# TASK PROMPT
Only a slice of the listing below is wanted. Retype the lines from the one containing "R9: none -> 20k (ADJ, COM)" through the one containing "S1: button (COM, RESET)", exactly, both ends included.

══ RECORD SET

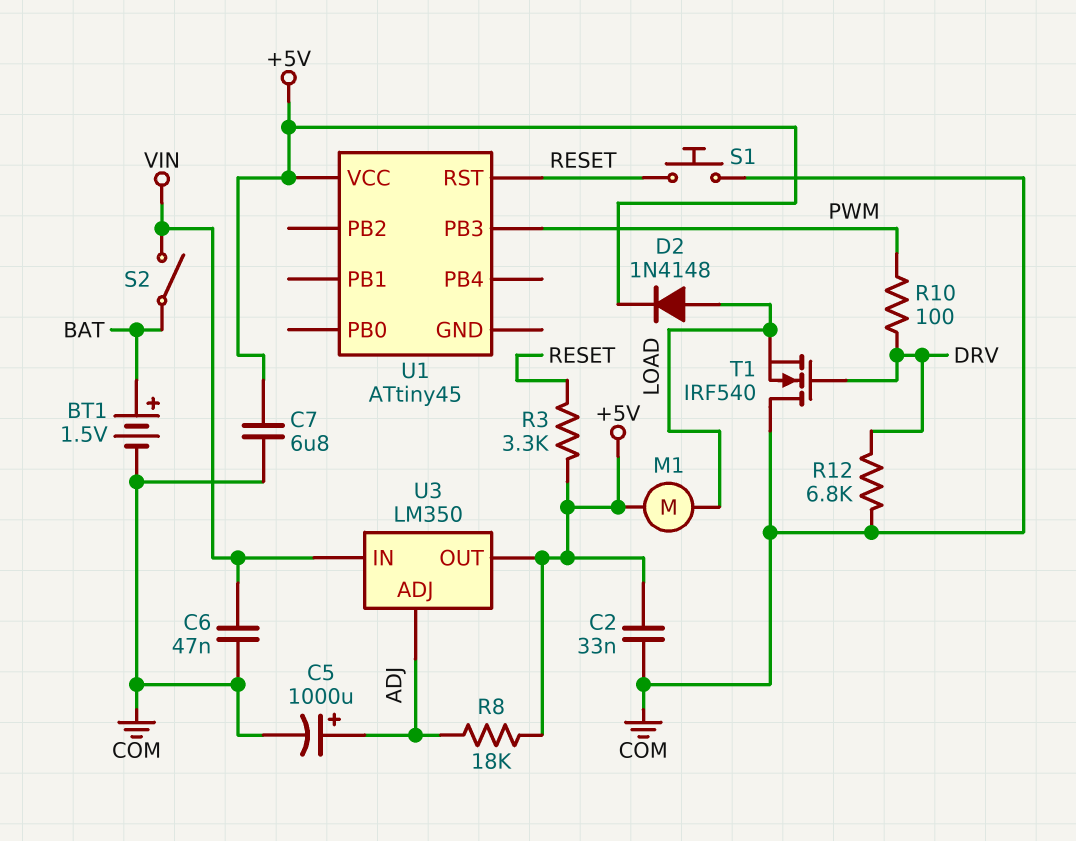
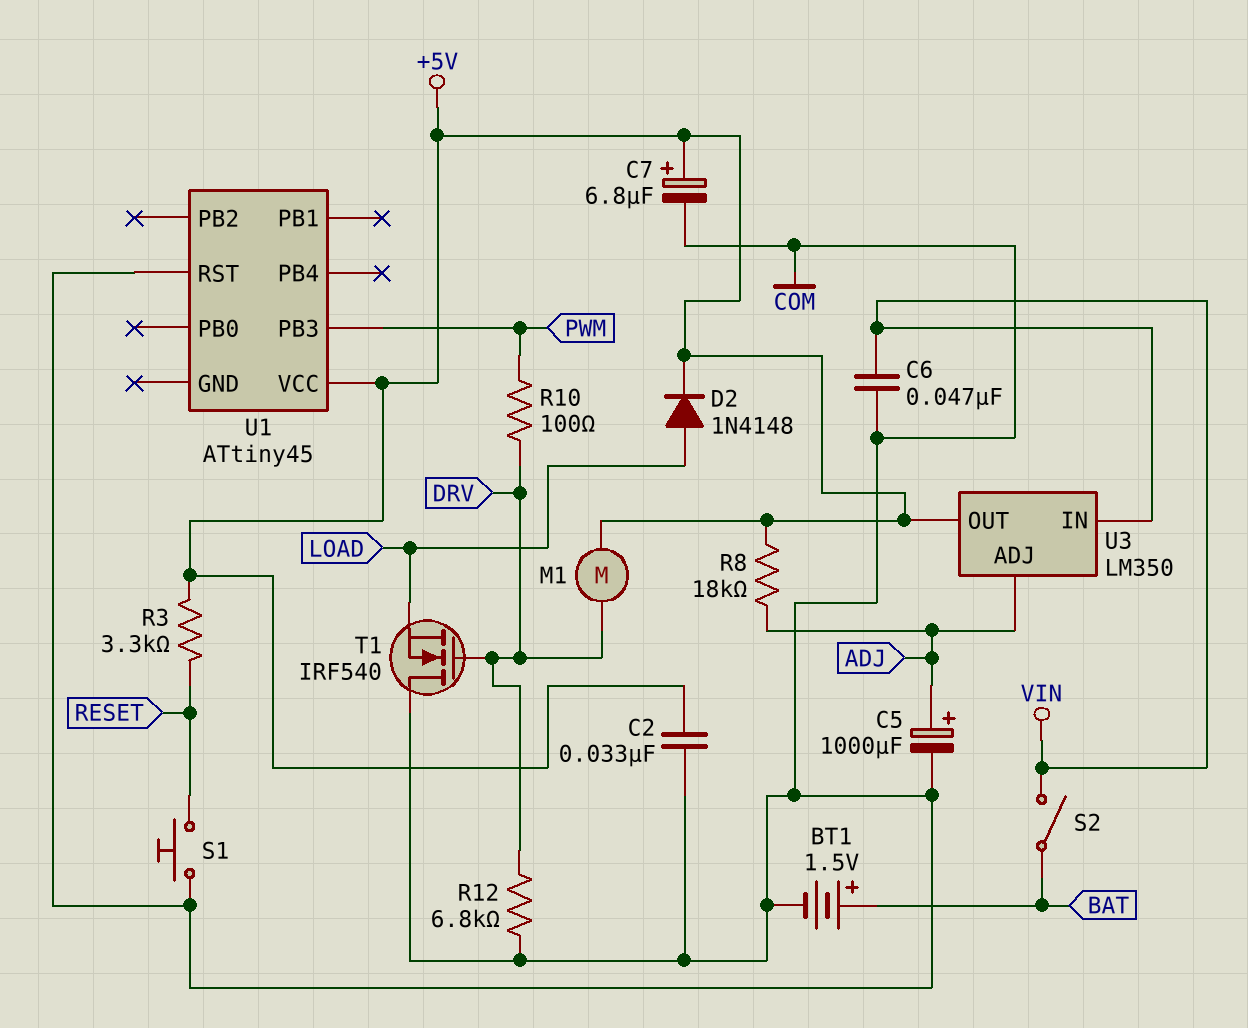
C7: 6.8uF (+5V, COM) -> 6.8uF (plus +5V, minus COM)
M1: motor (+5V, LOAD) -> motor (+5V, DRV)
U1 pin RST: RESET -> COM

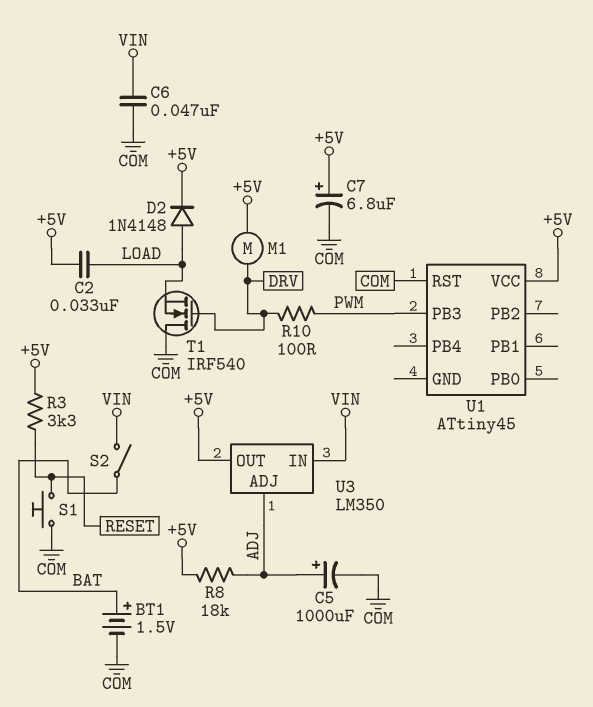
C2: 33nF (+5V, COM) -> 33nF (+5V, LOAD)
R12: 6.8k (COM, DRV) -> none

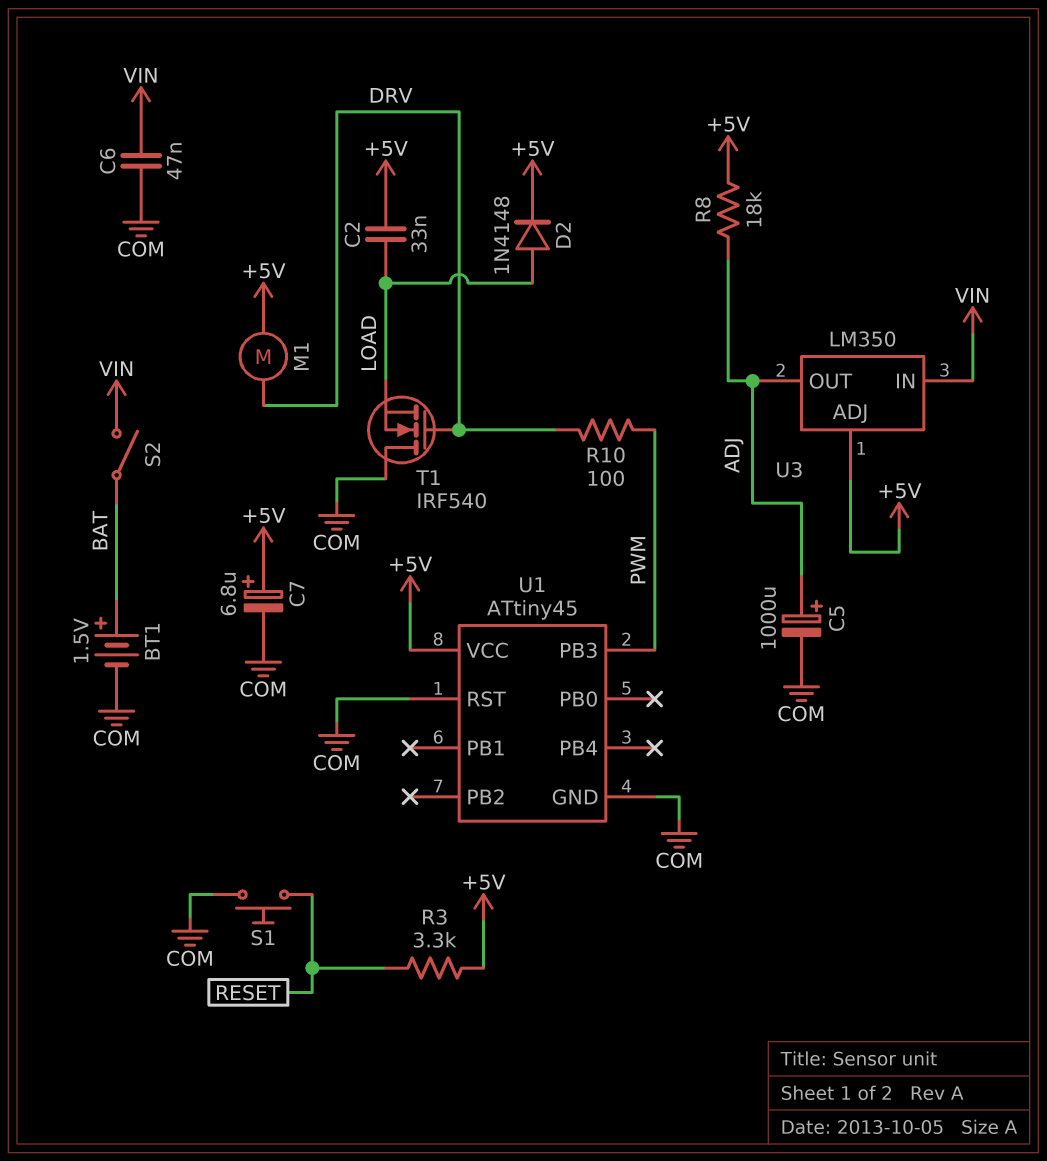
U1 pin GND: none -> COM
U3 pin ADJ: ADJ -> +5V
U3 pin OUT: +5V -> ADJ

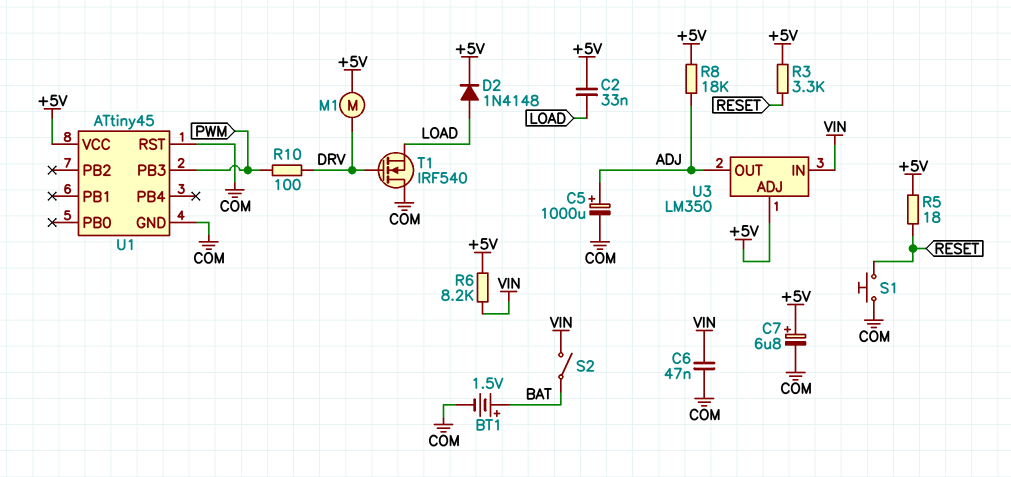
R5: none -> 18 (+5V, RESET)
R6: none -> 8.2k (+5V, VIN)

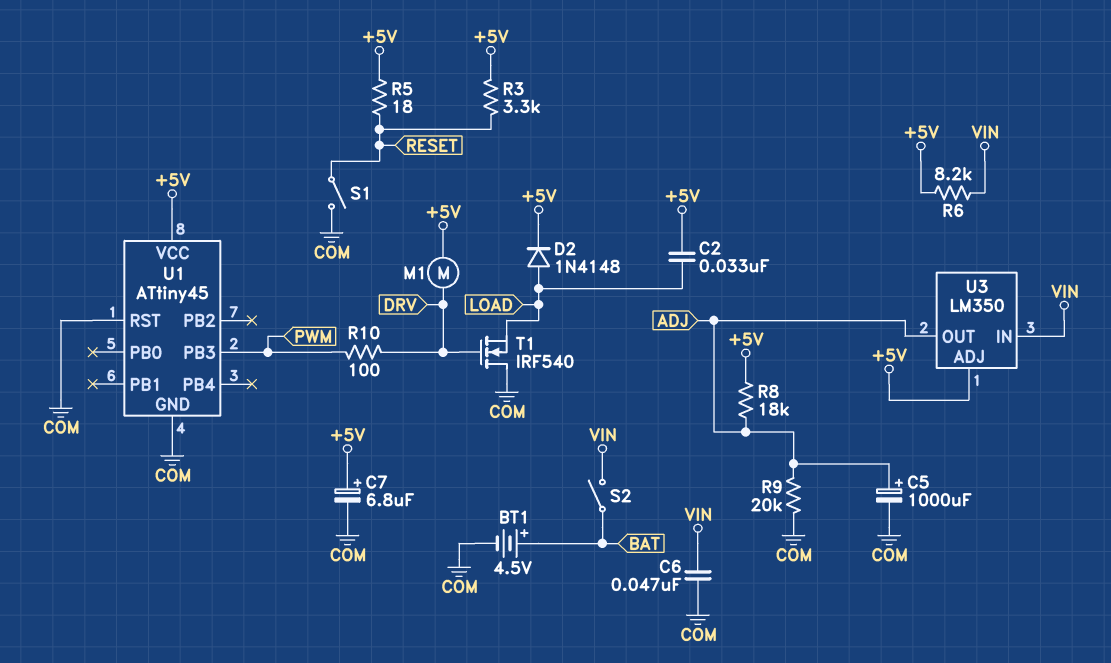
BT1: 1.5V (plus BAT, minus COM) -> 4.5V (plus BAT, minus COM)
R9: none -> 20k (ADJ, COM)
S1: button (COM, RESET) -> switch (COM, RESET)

════
══ RECORD SET

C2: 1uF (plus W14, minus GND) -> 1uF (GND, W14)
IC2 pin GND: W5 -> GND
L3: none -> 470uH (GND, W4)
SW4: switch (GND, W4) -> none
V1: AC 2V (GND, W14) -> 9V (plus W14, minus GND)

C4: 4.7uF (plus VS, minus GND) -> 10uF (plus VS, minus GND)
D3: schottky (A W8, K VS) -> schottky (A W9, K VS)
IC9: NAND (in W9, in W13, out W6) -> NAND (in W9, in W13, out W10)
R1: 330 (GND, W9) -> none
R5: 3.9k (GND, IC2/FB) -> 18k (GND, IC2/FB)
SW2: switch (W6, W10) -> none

════
══ RECORD SET

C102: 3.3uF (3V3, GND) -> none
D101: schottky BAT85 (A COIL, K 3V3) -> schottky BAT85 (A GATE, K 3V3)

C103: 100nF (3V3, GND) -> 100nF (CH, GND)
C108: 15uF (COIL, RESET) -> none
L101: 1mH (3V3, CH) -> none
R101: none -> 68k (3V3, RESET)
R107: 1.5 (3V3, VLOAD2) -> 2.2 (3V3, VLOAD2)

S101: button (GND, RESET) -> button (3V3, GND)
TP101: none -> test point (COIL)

════

# TASK RESPONSE
R9: none -> 20k (ADJ, COM)
S1: button (COM, RESET) -> switch (COM, RESET)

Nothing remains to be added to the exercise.